Instructions to follow |
The answer must be every line of the records below that contains the word "plus".

[Data shown — start]

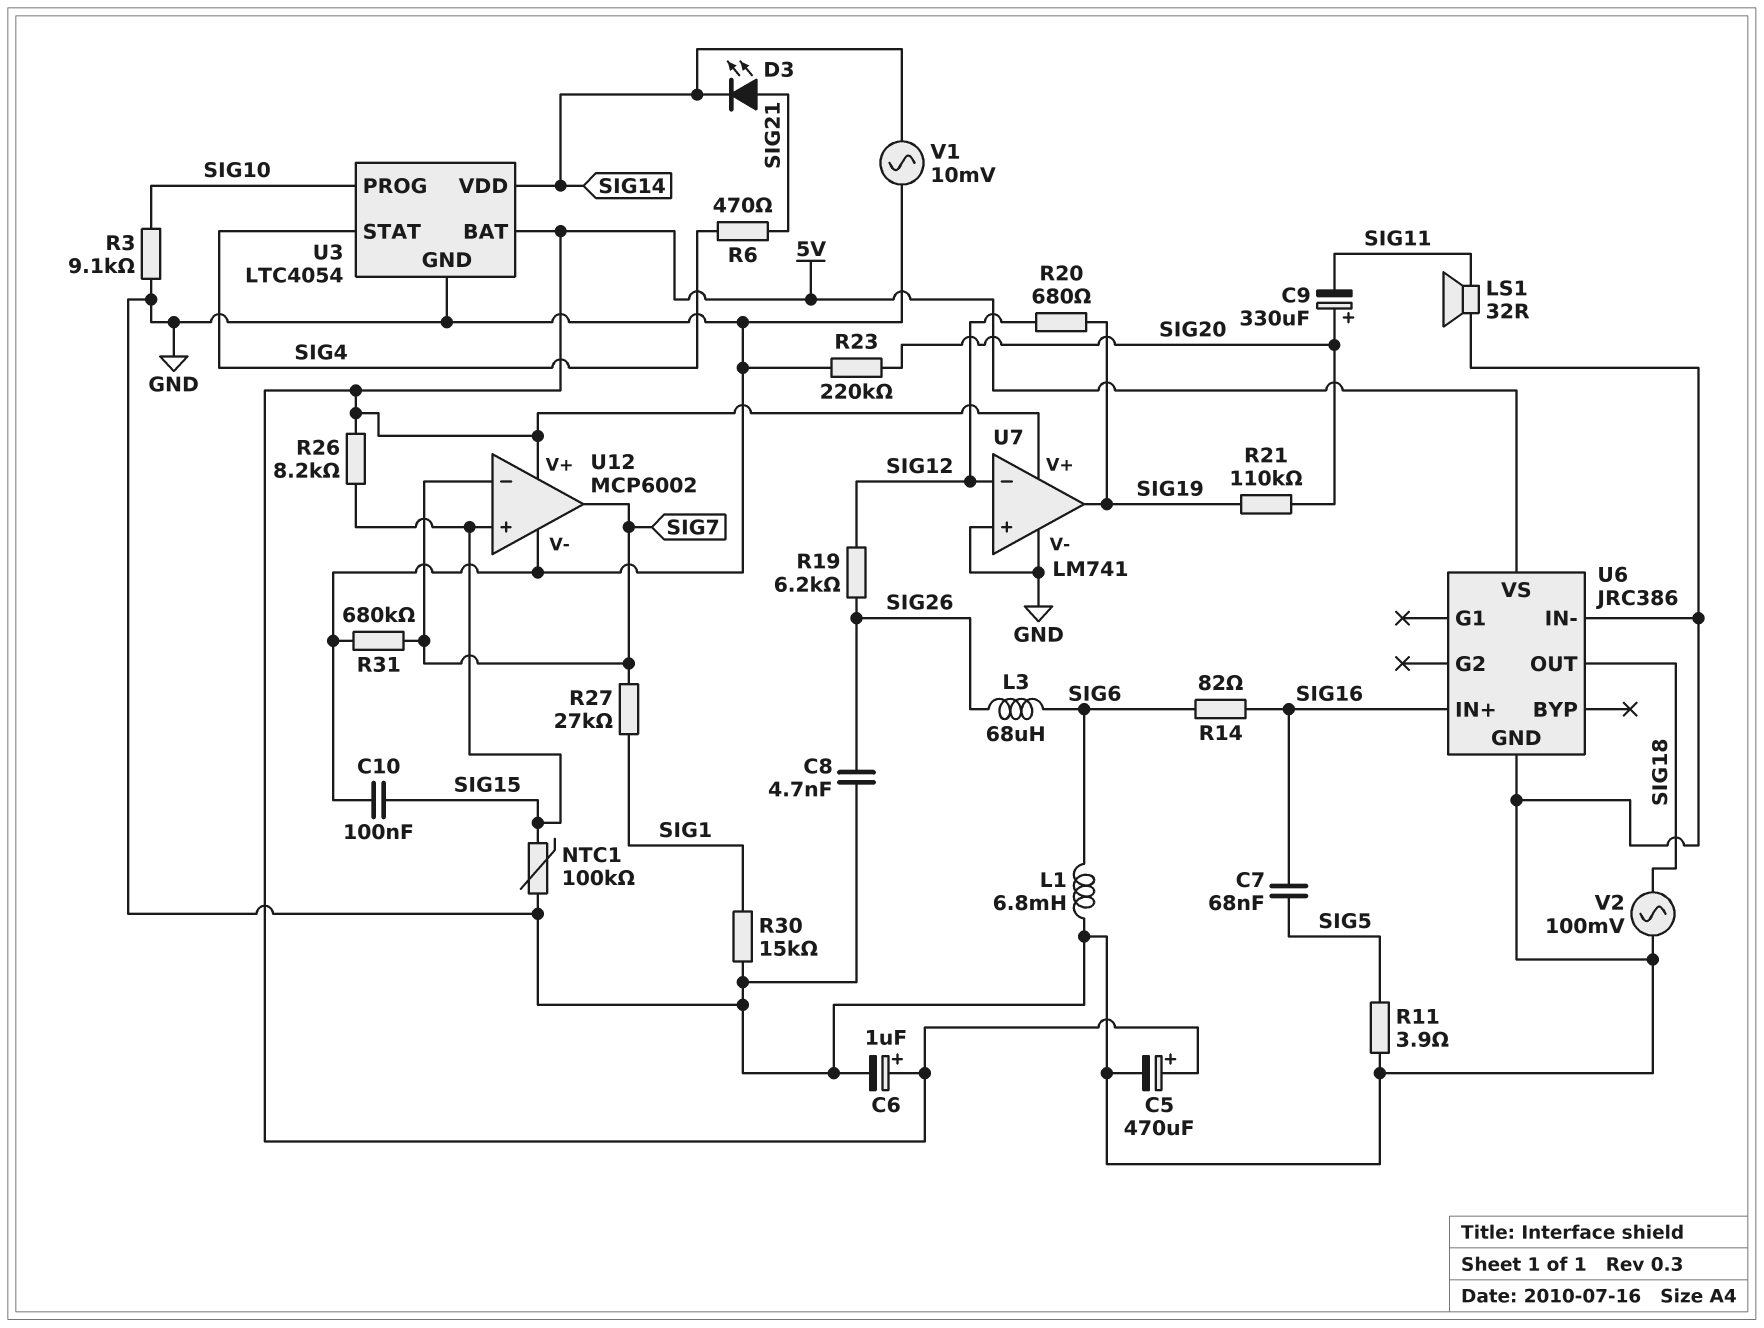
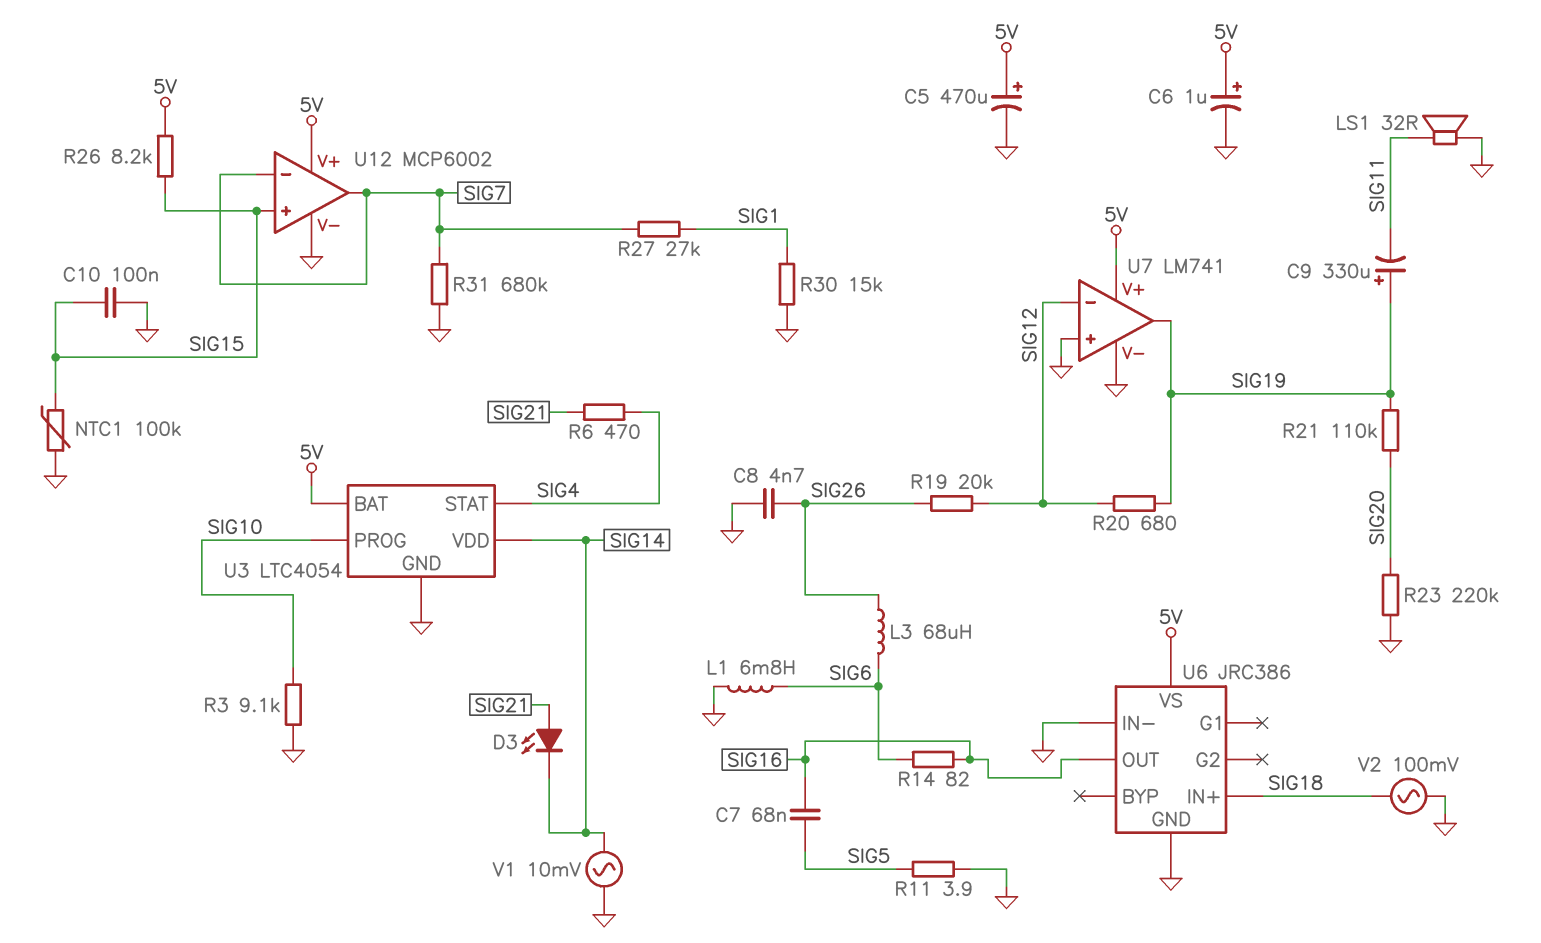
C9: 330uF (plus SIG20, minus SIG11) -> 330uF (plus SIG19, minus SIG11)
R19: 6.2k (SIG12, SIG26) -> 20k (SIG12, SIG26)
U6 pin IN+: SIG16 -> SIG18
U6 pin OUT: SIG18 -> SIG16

[Data shown — finish]
[Data shown — start]

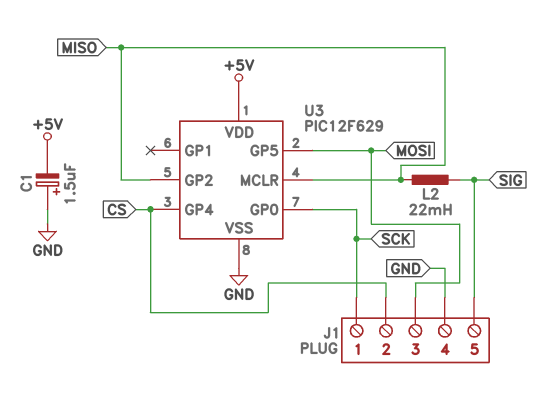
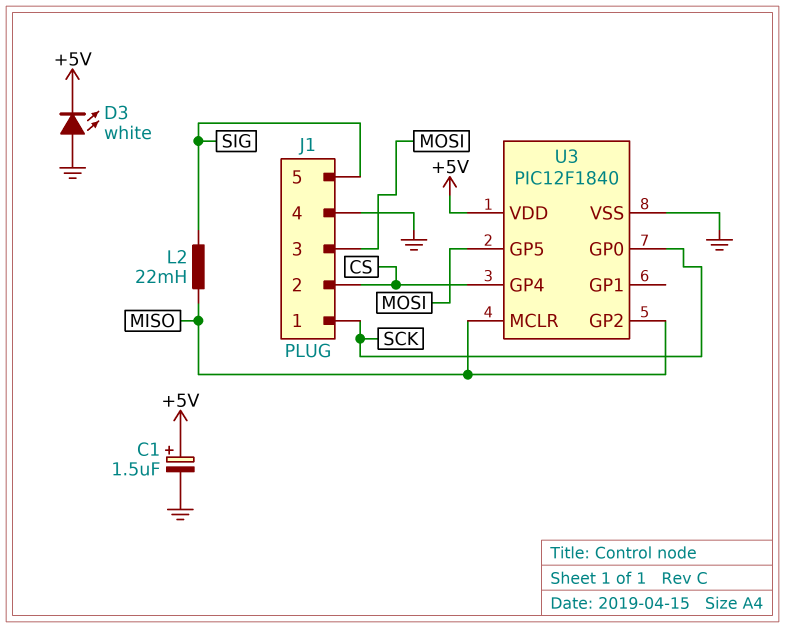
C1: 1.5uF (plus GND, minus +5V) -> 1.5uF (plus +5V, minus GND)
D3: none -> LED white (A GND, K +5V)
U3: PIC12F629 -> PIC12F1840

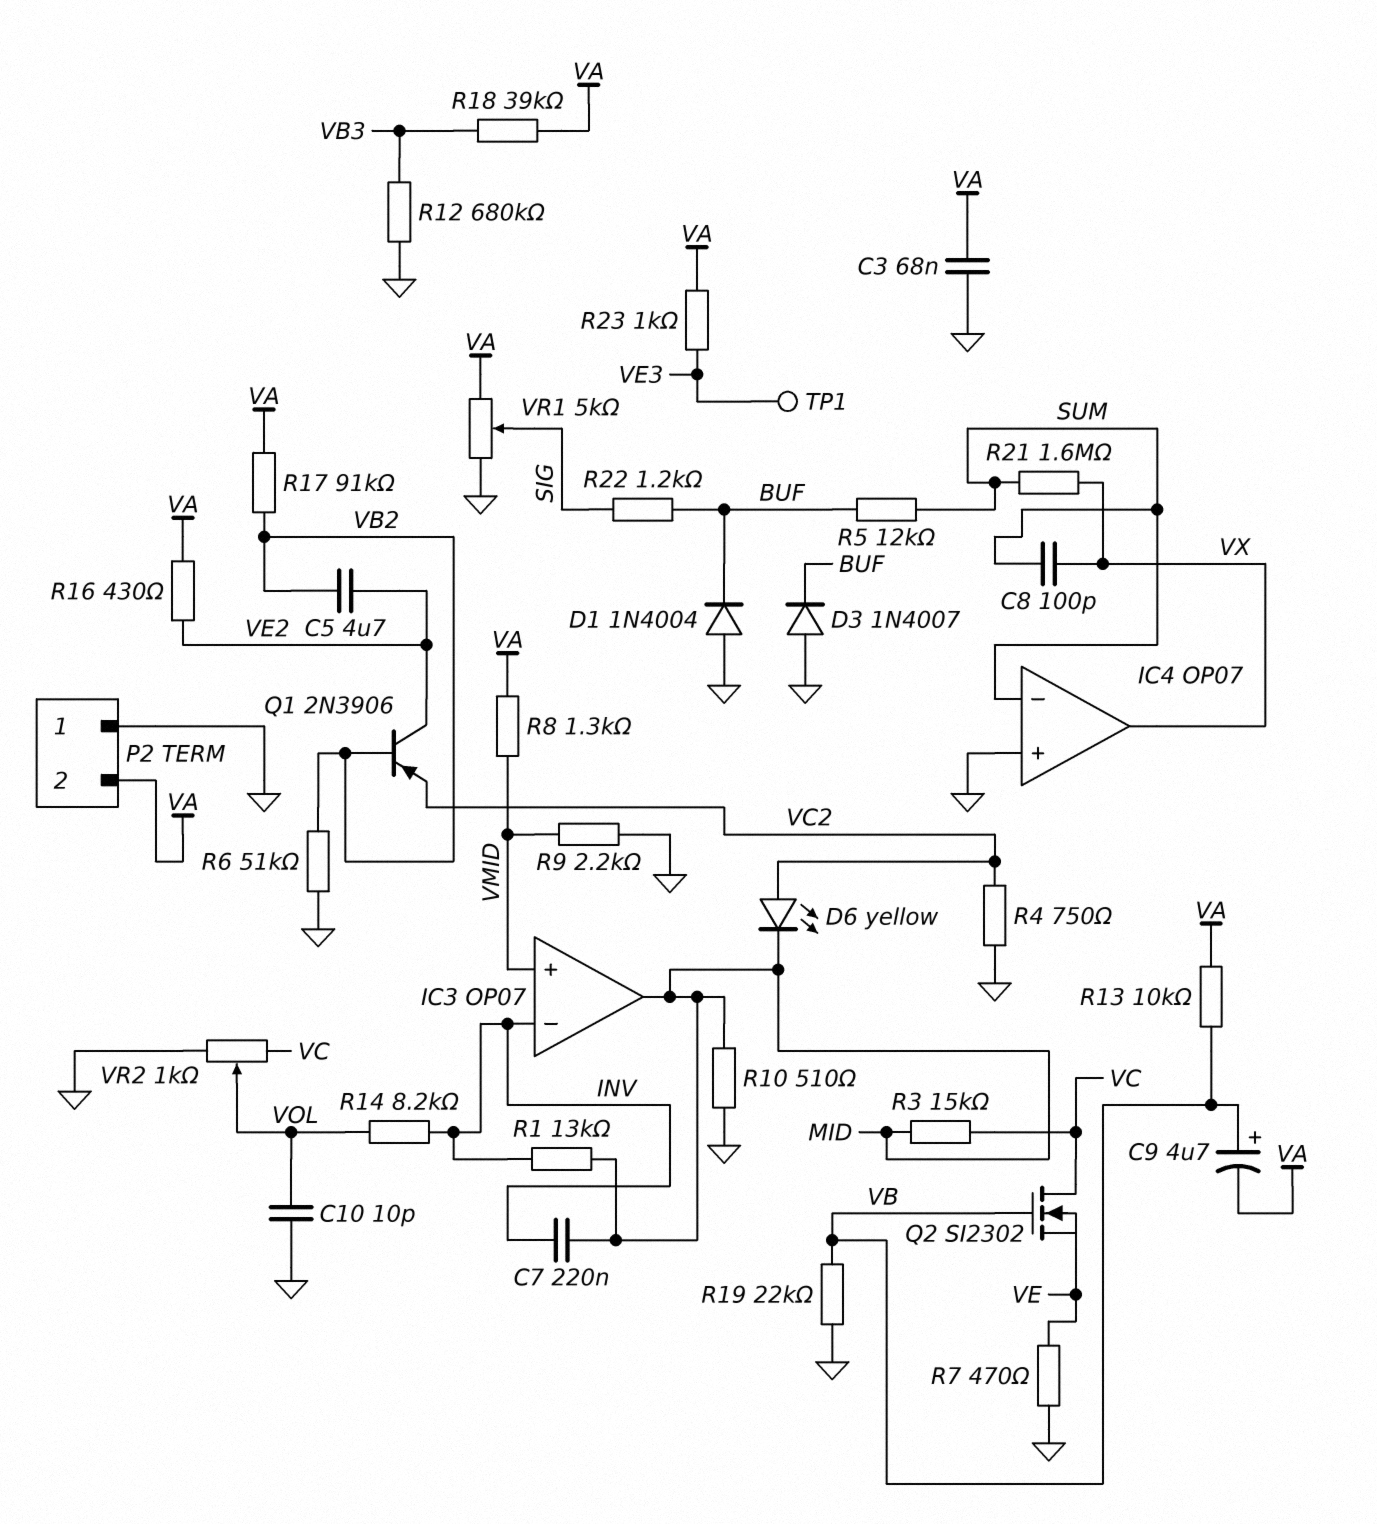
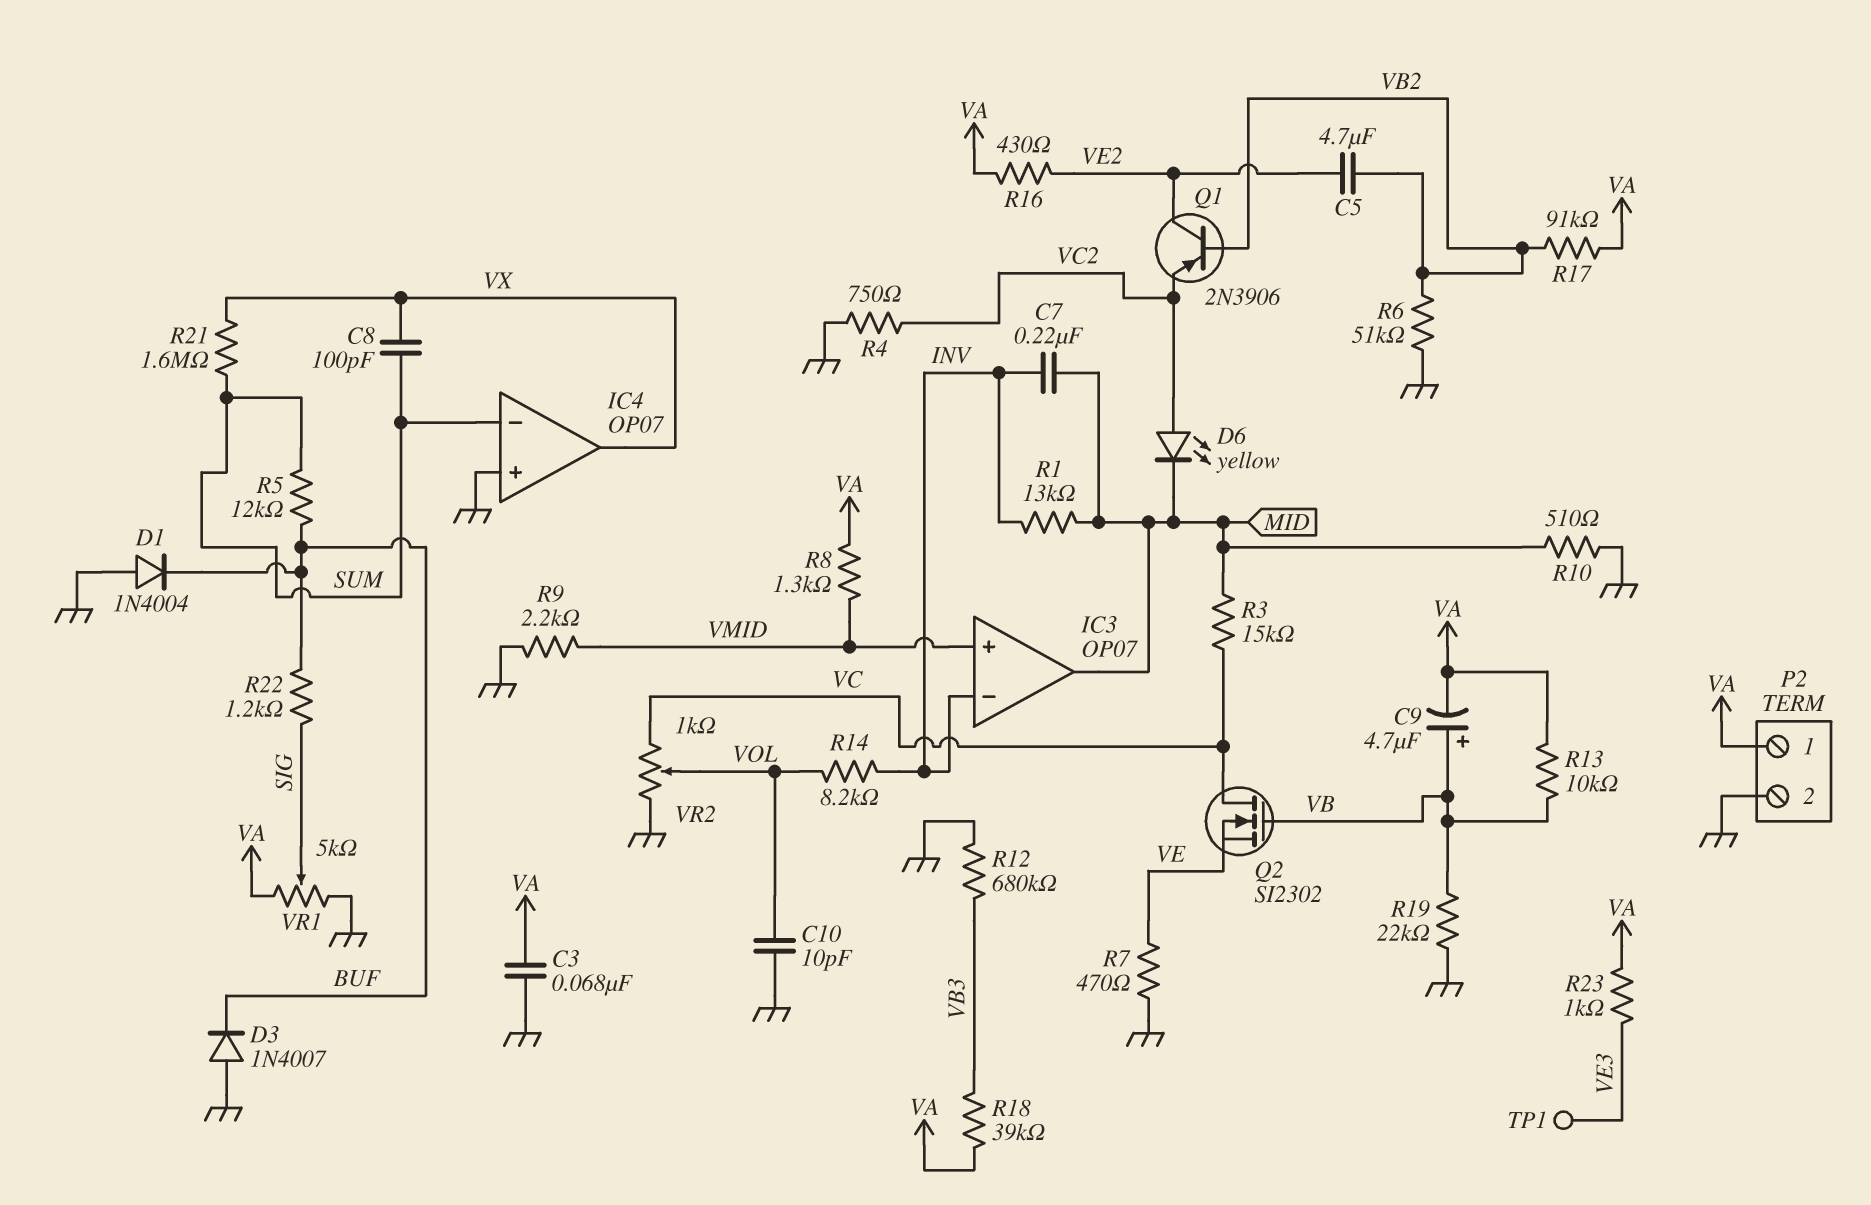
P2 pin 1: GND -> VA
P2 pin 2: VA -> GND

[Data shown — finish]

Solution to the problem |
C9: 330uF (plus SIG20, minus SIG11) -> 330uF (plus SIG19, minus SIG11)
C1: 1.5uF (plus GND, minus +5V) -> 1.5uF (plus +5V, minus GND)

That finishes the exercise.